- Extracted entries:

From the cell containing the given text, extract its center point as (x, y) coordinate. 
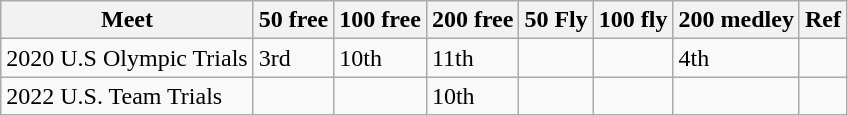
50 Fly (556, 20)
Ref (822, 20)
3rd (294, 58)
11th (472, 58)
200 free (472, 20)
100 fly (633, 20)
Meet (127, 20)
2020 U.S Olympic Trials (127, 58)
4th (736, 58)
2022 U.S. Team Trials (127, 96)
50 free (294, 20)
200 medley (736, 20)
100 free (380, 20)
Search for the cell housing the specified text and yield its [X, Y] center coordinate. 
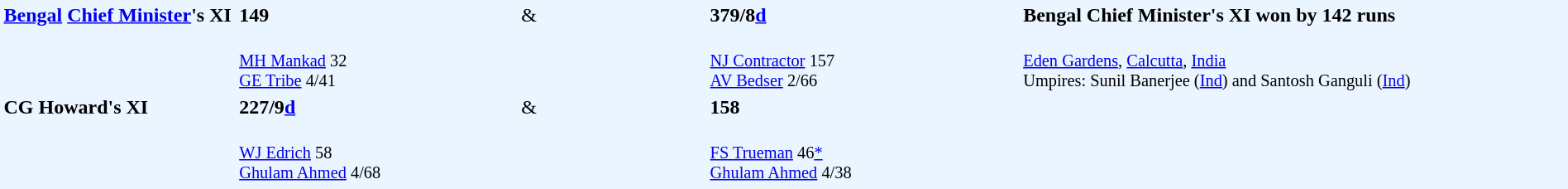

- What to produce: Rewrite the lines above with "center" swapped for "middle" each time it appears, and keep everything else unchanged. Leave out the pictures.

- Exercise output:
From the cell containing the given text, extract its middle point as (x, y) coordinate. 
50 Fly (556, 20)
Ref (822, 20)
3rd (294, 58)
11th (472, 58)
200 free (472, 20)
100 fly (633, 20)
Meet (127, 20)
2020 U.S Olympic Trials (127, 58)
4th (736, 58)
2022 U.S. Team Trials (127, 96)
50 free (294, 20)
200 medley (736, 20)
100 free (380, 20)
Search for the cell housing the specified text and yield its [X, Y] middle coordinate. 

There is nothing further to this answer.